*** Opening RECORDS FOR THIS EXERCISE ***
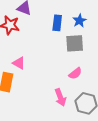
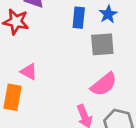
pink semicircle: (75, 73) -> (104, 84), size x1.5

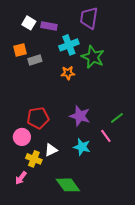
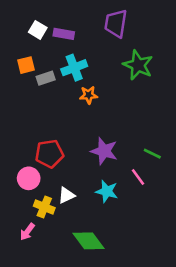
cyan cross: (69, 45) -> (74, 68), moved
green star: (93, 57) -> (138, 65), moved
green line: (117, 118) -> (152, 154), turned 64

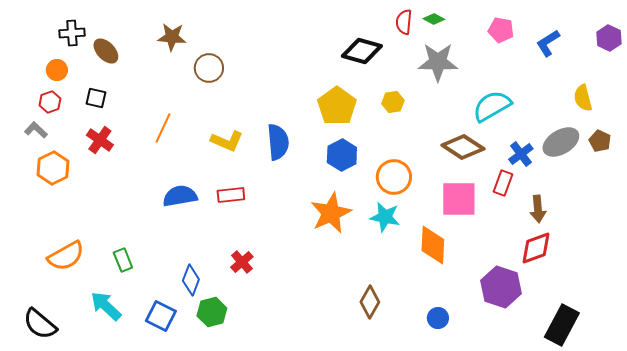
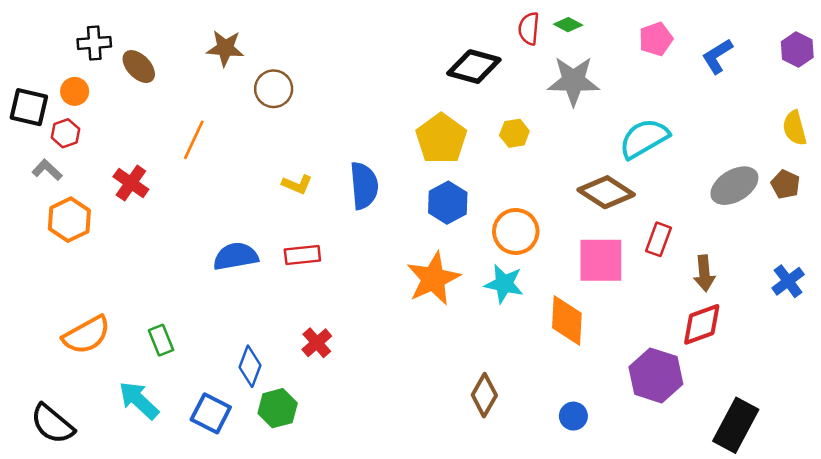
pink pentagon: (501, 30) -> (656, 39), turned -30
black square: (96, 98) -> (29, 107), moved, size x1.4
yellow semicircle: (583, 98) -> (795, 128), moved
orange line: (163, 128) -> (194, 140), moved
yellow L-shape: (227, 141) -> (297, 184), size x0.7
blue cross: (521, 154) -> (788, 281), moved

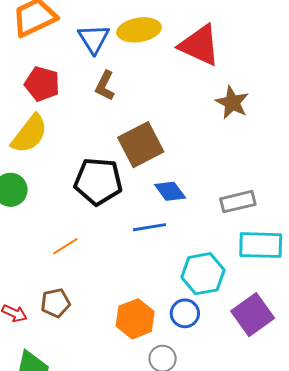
*** Closing RECORDS FOR THIS EXERCISE ***
Your answer must be the exact lines from the records above, from the one containing "green line: (117, 118)" through the one containing "orange line: (163, 128) -> (194, 140), moved", both included, with every picture left out.

green line: (117, 118) -> (152, 154), turned 64

pink pentagon: (501, 30) -> (656, 39), turned -30
black square: (96, 98) -> (29, 107), moved, size x1.4
yellow semicircle: (583, 98) -> (795, 128), moved
orange line: (163, 128) -> (194, 140), moved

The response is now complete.